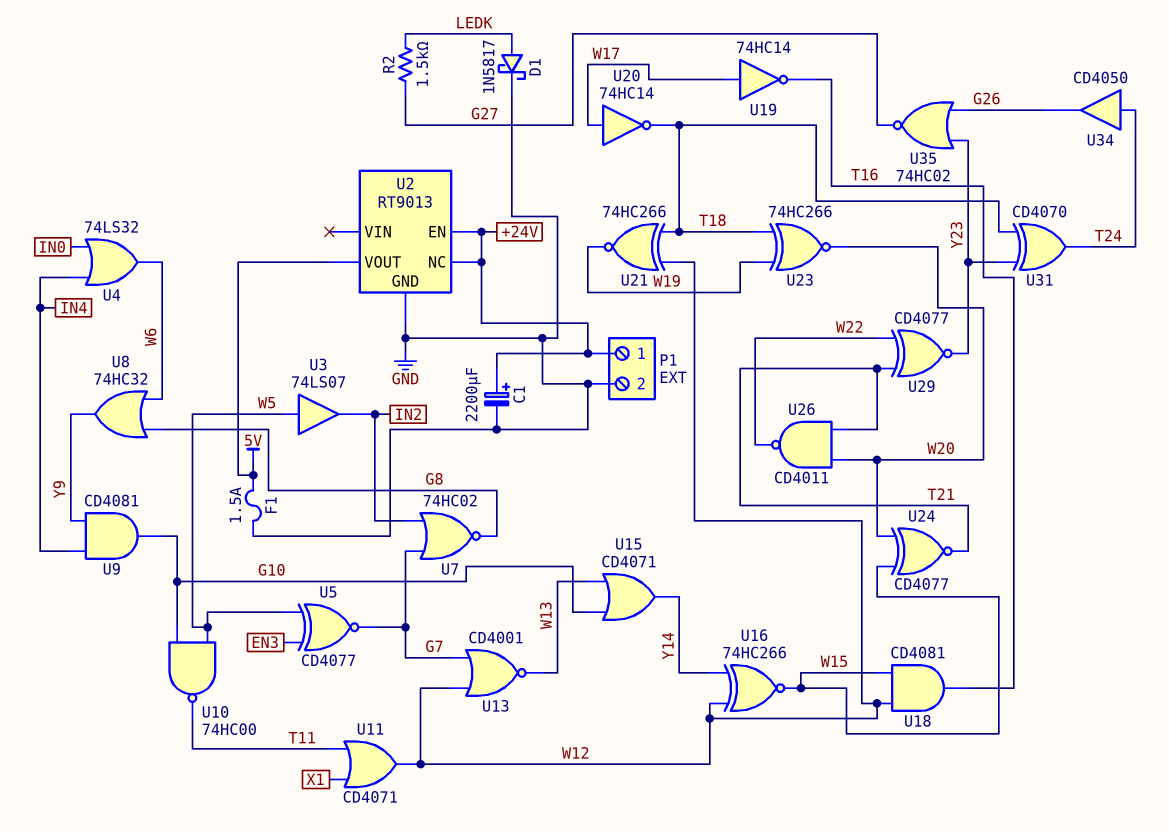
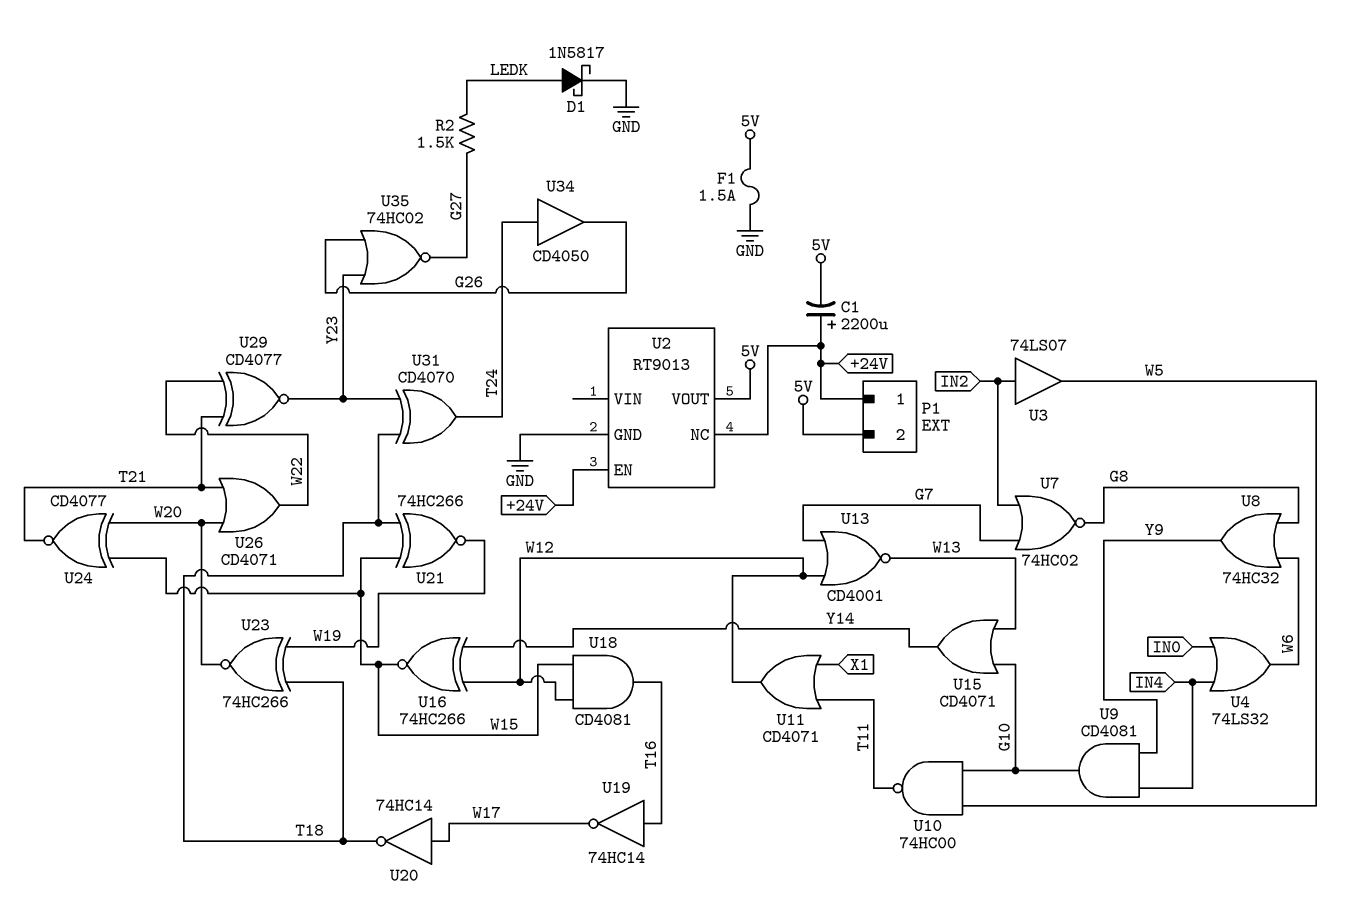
C1: 2200uF (plus +24V, minus GND) -> 2200uF (plus +24V, minus 5V)
P1 pin 2: GND -> 5V
U3: buffer 74LS07 (in W5, out IN2) -> buffer 74LS07 (in IN2, out W5)
U5: XNOR CD4077 (in EN3, in W5, out G7) -> none
U19: NOT 74HC14 (in W17, out T16) -> NOT 74HC14 (in T16, out W17)
U21: XNOR 74HC266 (in T18, in W12, out W19) -> XNOR 74HC266 (in T18, in W15, out W19)
U26: NAND CD4011 (in T21, in W20, out W22) -> OR CD4071 (in T21, in W20, out W22)

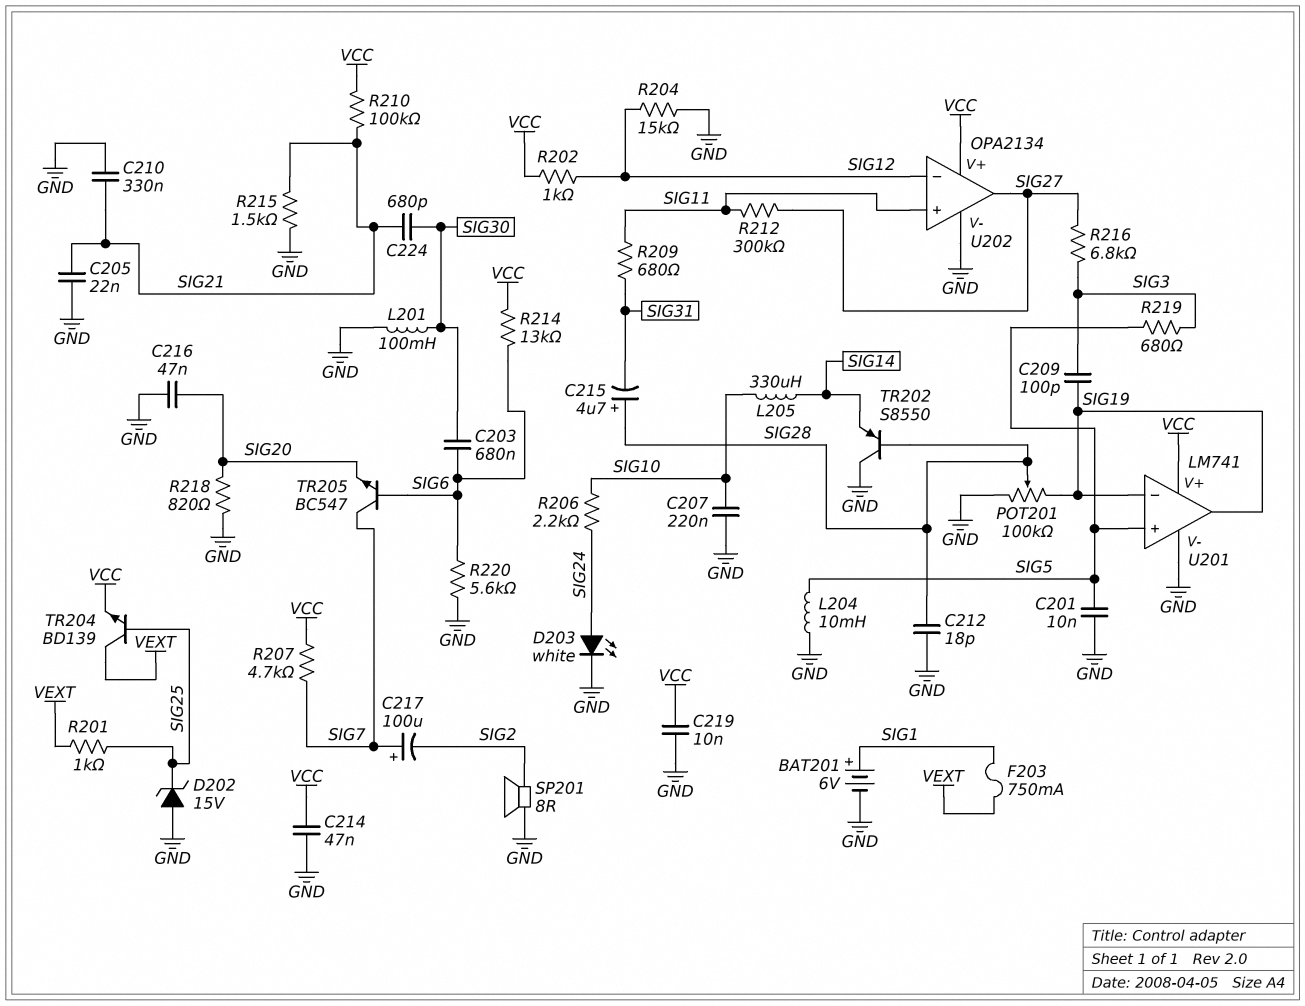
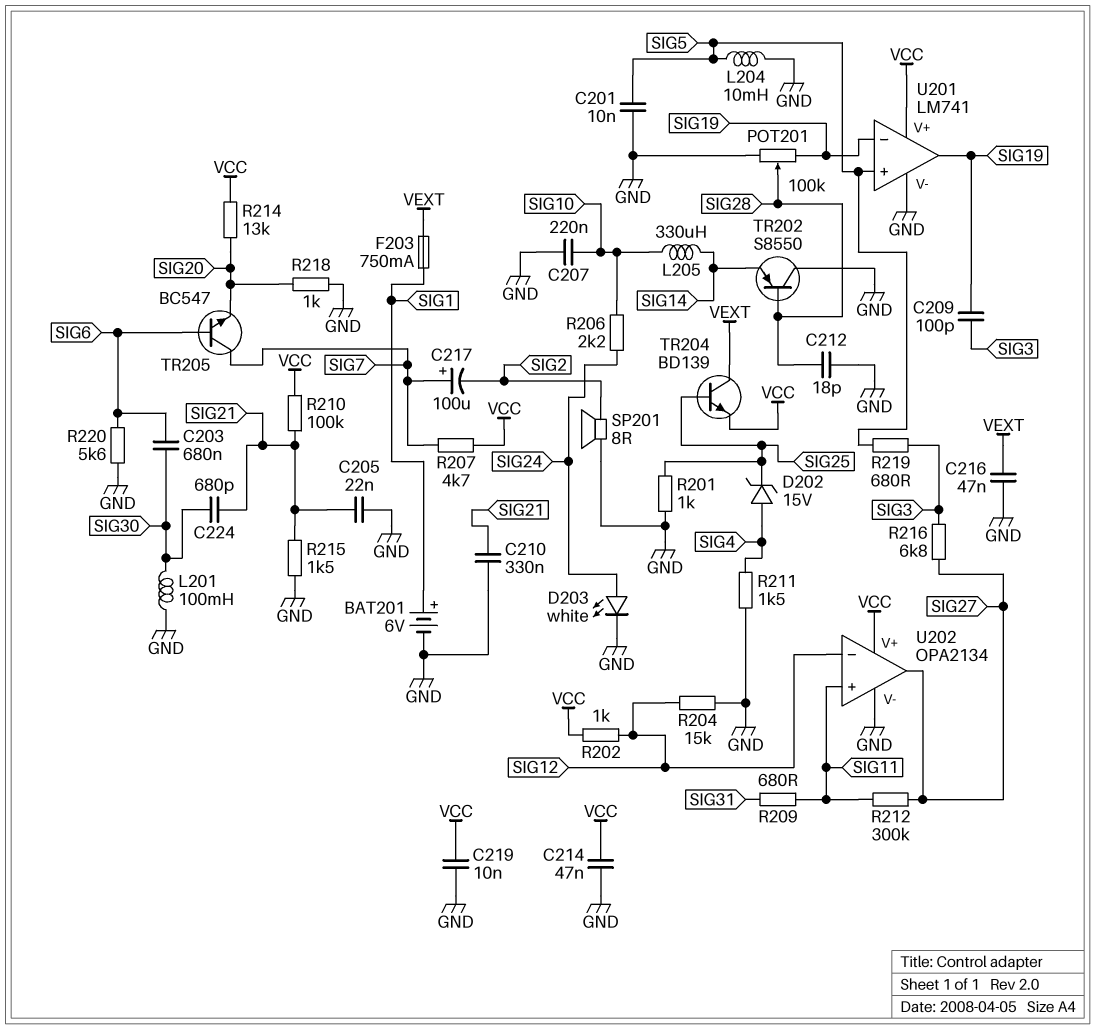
C215: 4.7uF (plus SIG28, minus SIG31) -> none
C216: 47nF (GND, SIG20) -> 47nF (GND, VEXT)
D202: zener 15V (A GND, K SIG25) -> zener 15V (A SIG4, K SIG25)
R201: 1k (SIG25, VEXT) -> 1k (GND, SIG25)
R211: none -> 1.5k (GND, SIG4)
R214: 13k (SIG6, VCC) -> 13k (SIG20, VCC)
R218: 820 (GND, SIG20) -> 1k (GND, SIG20)

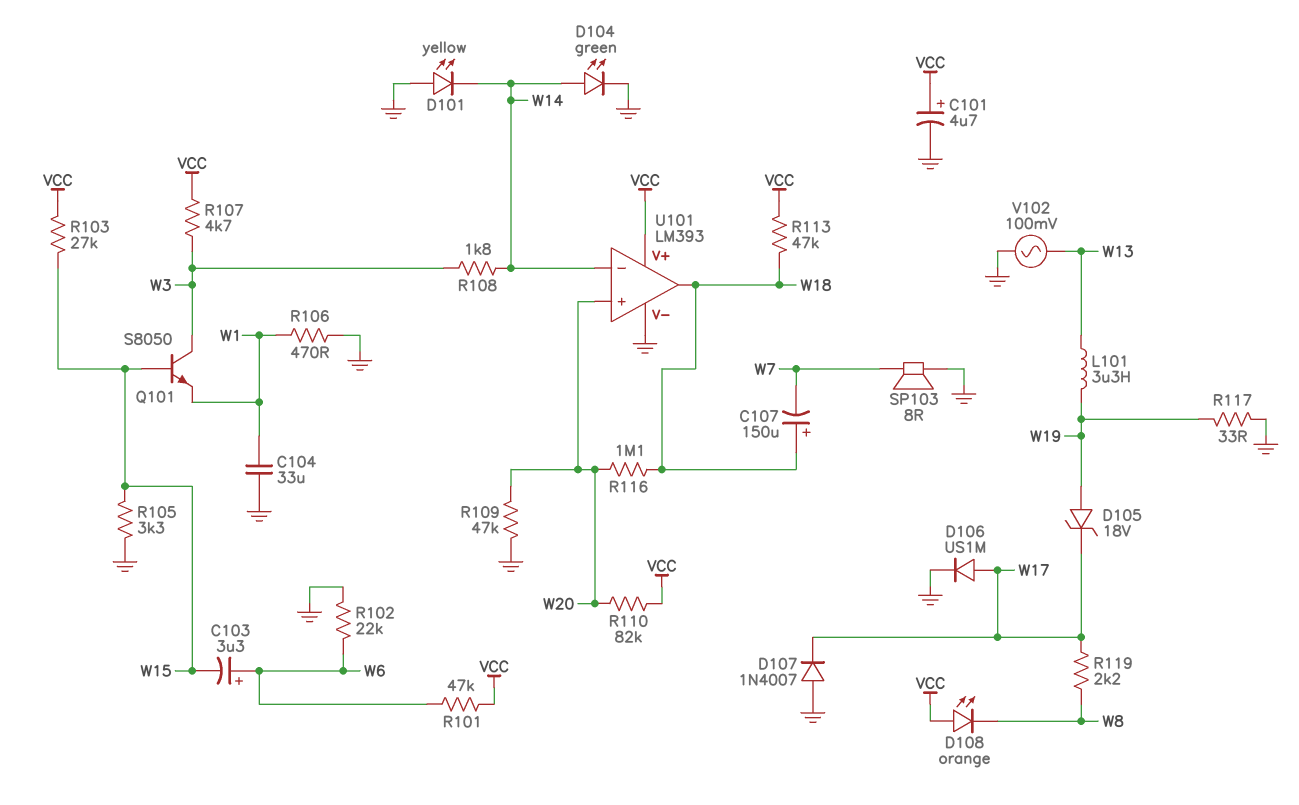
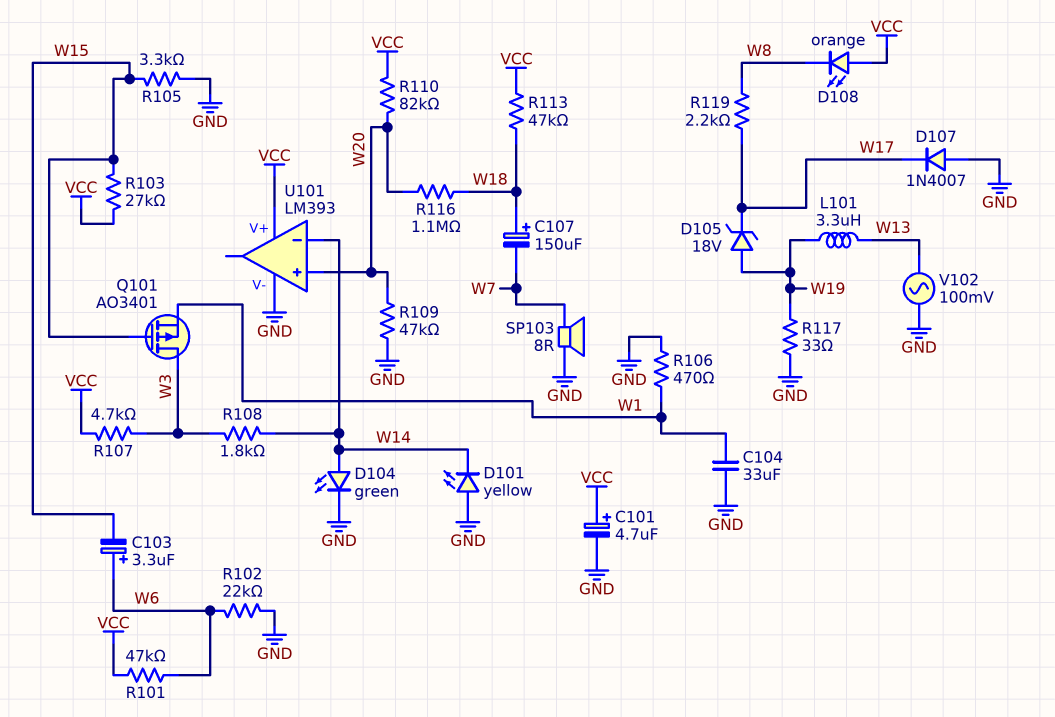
D106: diode US1M (A W17, K GND) -> none
Q101: NPN S8050 (B W15, C W3, E W1) -> PMOS AO3401 (G W15, D W3, S W1)
U101 pin out: W18 -> none

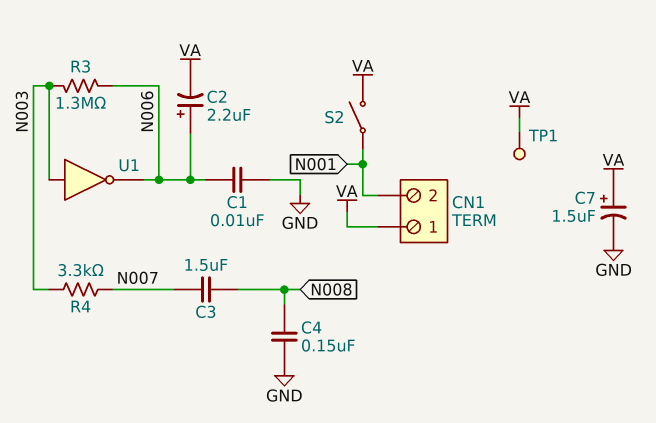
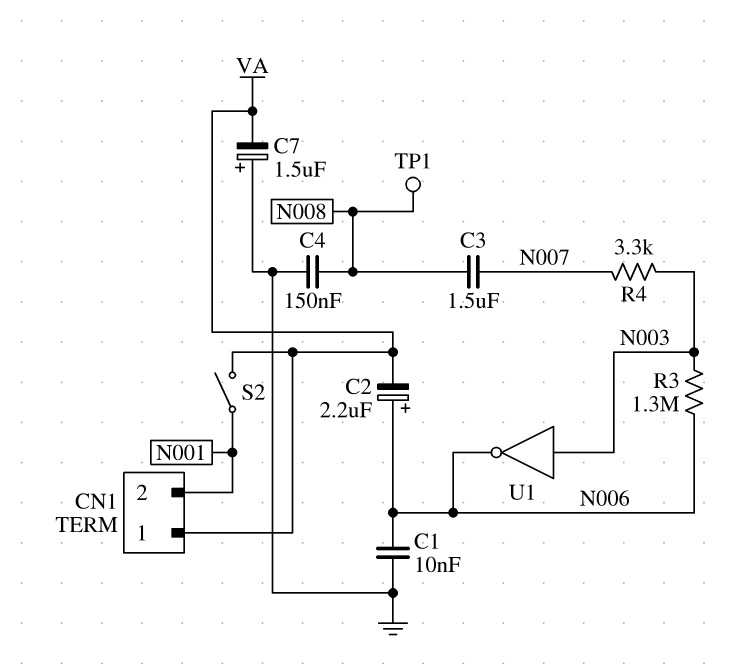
C7: 1.5uF (plus VA, minus GND) -> 1.5uF (plus GND, minus VA)
TP1: test point (VA) -> test point (N008)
------------
== Work item ==
Repeat exactly the lines above, from the line that contains "U19: NOT 74HC14" down through the line that contains "C215: 4.7uF (plus SIG28, minus SIG31) -> none". Include both of those lines and none of the pictures.

== Solution ==
U19: NOT 74HC14 (in W17, out T16) -> NOT 74HC14 (in T16, out W17)
U21: XNOR 74HC266 (in T18, in W12, out W19) -> XNOR 74HC266 (in T18, in W15, out W19)
U26: NAND CD4011 (in T21, in W20, out W22) -> OR CD4071 (in T21, in W20, out W22)

C215: 4.7uF (plus SIG28, minus SIG31) -> none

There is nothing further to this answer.